Source data
#####
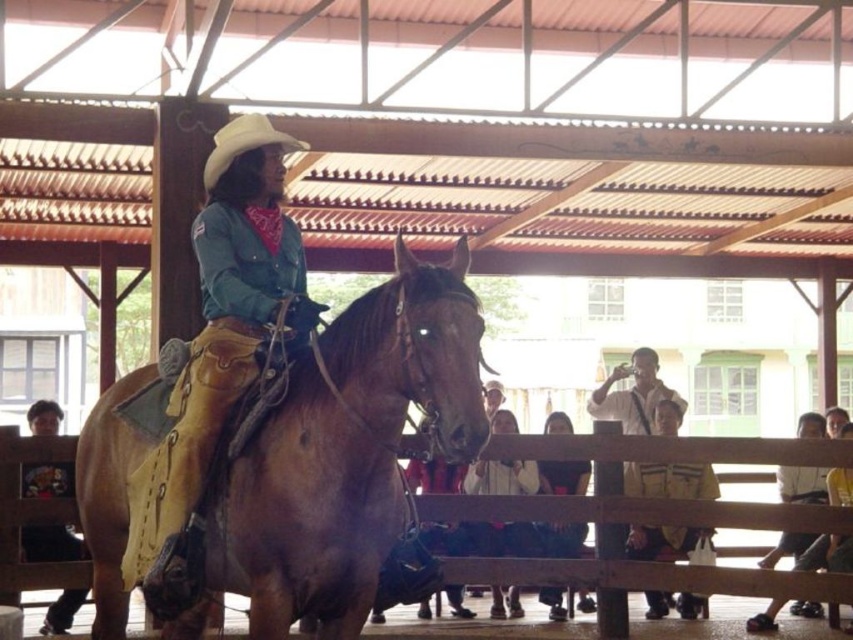
You are an event organizer planning to set up a banner between the wooden fence at lower center and the matte black jacket at center. Given that the banner requires a minimum of 1 meter in width to be visible, can the space between them accommodate it?

The wooden fence at lower center is wider than the matte black jacket at center. However, without specific measurements, it is impossible to determine if the space between them meets the banner requirement of 1 meter in width. Additional information is needed to confirm.

You are a photographer at the rodeo event and want to capture a closeup of the matte brown leather cowboy hat at upper center and matte black jacket at center. Which object should you zoom in on to ensure both are in frame without moving the camera?

→ The matte brown leather cowboy hat at upper center has a larger width than the matte black jacket at center, so you should zoom in on the matte brown leather cowboy hat at upper center to ensure both are in frame without moving the camera.

You are a photographer standing at the back of the rodeo arena. You want to take a photo of the brown leather horse at center and the white cotton shirt at center. Which object should you focus on first if you want to capture both clearly in your shot?

The brown leather horse at center is bigger than the white cotton shirt at center, so you should focus on the brown leather horse at center first to ensure it is in clear focus before adjusting for the smaller white cotton shirt at center.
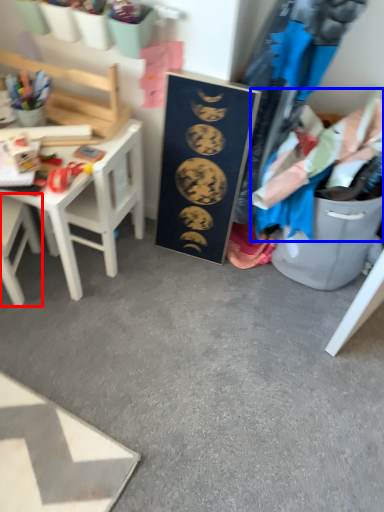
Question: Which object is further to the camera taking this photo, chair (highlighted by a red box) or clothing (highlighted by a blue box)?

Choices:
 (A) chair
 (B) clothing

Answer: (A)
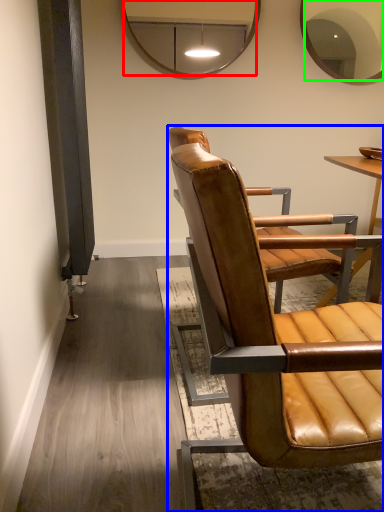
Question: Which is farther away from mirror (highlighted by a red box)? chair (highlighted by a blue box) or mirror (highlighted by a green box)?

Choices:
 (A) chair
 (B) mirror

Answer: (A)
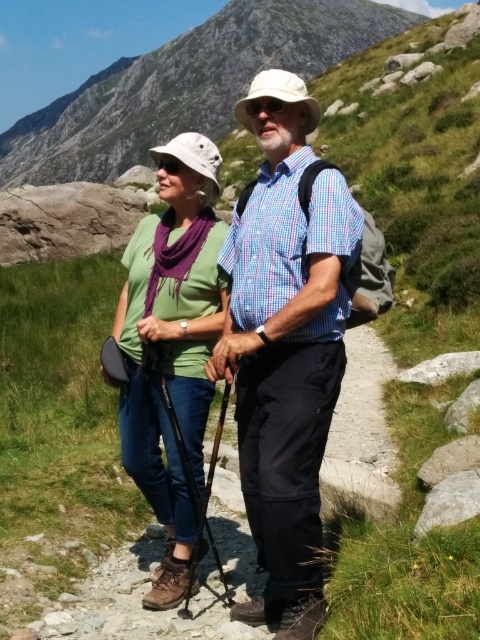
Does matte blue shirt at center have a lesser height compared to granite rock at upper center?

Yes, matte blue shirt at center is shorter than granite rock at upper center.

Does point (308, 381) come behind point (166, 68)?

No, it is not.

Identify the location of matte blue shirt at center. (286, 342).

Who is positioned more to the right, matte blue shirt at center or green matte shirt at center?

matte blue shirt at center

Is matte blue shirt at center to the right of green matte shirt at center from the viewer's perspective?

Correct, you'll find matte blue shirt at center to the right of green matte shirt at center.

I want to click on matte blue shirt at center, so click(286, 342).

Find the location of a particular element. The image size is (480, 640). matte blue shirt at center is located at coordinates (286, 342).

You are a GUI agent. You are given a task and a screenshot of the screen. Output one action in this format:
    pyautogui.click(x=<x>, y=<y>)
    Task: Click on the granite rock at upper center
    
    Given the screenshot: What is the action you would take?
    pyautogui.click(x=187, y=84)

Measure the distance between granite rock at upper center and camera.

granite rock at upper center and camera are 562.71 feet apart from each other.

The image size is (480, 640). What are the coordinates of `granite rock at upper center` in the screenshot? It's located at (187, 84).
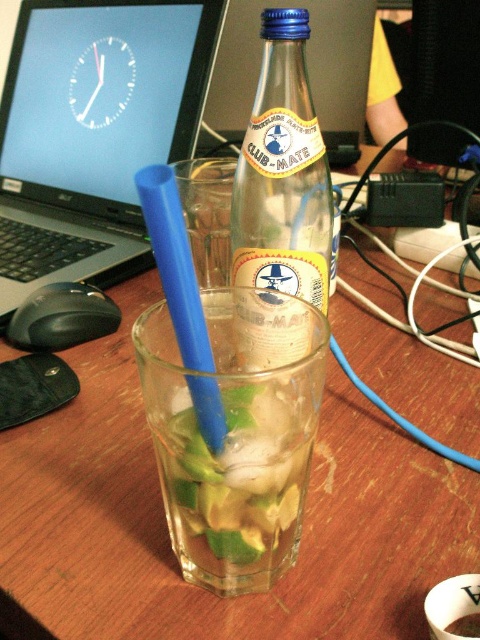
Is black plastic laptop at upper left to the right of blue plastic straw at center from the viewer's perspective?

Incorrect, black plastic laptop at upper left is not on the right side of blue plastic straw at center.

Is black plastic laptop at upper left wider than blue plastic straw at center?

Yes.

The width and height of the screenshot is (480, 640). What do you see at coordinates (94, 131) in the screenshot? I see `black plastic laptop at upper left` at bounding box center [94, 131].

Locate an element on the screen. This screenshot has width=480, height=640. black plastic laptop at upper left is located at coordinates (94, 131).

Which is more to the left, black plastic laptop at upper left or clear glass bottle at center?

black plastic laptop at upper left

Between black plastic laptop at upper left and clear glass bottle at center, which one is positioned higher?

black plastic laptop at upper left

What are the coordinates of `black plastic laptop at upper left` in the screenshot? It's located at (94, 131).

Where is `black plastic laptop at upper left`? The height and width of the screenshot is (640, 480). black plastic laptop at upper left is located at coordinates (94, 131).

Can you confirm if clear glass bottle at center is positioned above blue plastic straw at center?

Yes, clear glass bottle at center is above blue plastic straw at center.

Which is above, clear glass bottle at center or blue plastic straw at center?

clear glass bottle at center is higher up.

Where is `clear glass bottle at center`? clear glass bottle at center is located at coordinates (283, 173).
#####
Exercise requirements -> Convert the rows above, from the line with "The wooden fence at lower center is" up to and including the line with "Does matte blue", into a JSON list of strings with one string per line. Skip blank lines and leave the picture lines out.

Output of the exercise ->
[
  "The wooden fence at lower center is wider than the matte black jacket at center. However, without specific measurements, it is impossible to determine if the space between them meets the banner requirement of 1 meter in width. Additional information is needed to confirm.",
  "You are a photographer at the rodeo event and want to capture a closeup of the matte brown leather cowboy hat at upper center and matte black jacket at center. Which object should you zoom in on to ensure both are in frame without moving the camera?",
  "→ The matte brown leather cowboy hat at upper center has a larger width than the matte black jacket at center, so you should zoom in on the matte brown leather cowboy hat at upper center to ensure both are in frame without moving the camera.",
  "You are a photographer standing at the back of the rodeo arena. You want to take a photo of the brown leather horse at center and the white cotton shirt at center. Which object should you focus on first if you want to capture both clearly in your shot?",
  "The brown leather horse at center is bigger than the white cotton shirt at center, so you should focus on the brown leather horse at center first to ensure it is in clear focus before adjusting for the smaller white cotton shirt at center.",
  "Question: Which object is further to the camera taking this photo, chair (highlighted by a red box) or clothing (highlighted by a blue box)?",
  "Choices:",
  " (A) chair",
  " (B) clothing",
  "Answer: (A)",
  "Question: Which is farther away from mirror (highlighted by a red box)? chair (highlighted by a blue box) or mirror (highlighted by a green box)?",
  "Choices:",
  " (A) chair",
  " (B) mirror",
  "Answer: (A)",
  "Does matte blue shirt at center have a lesser height compared to granite rock at upper center?"
]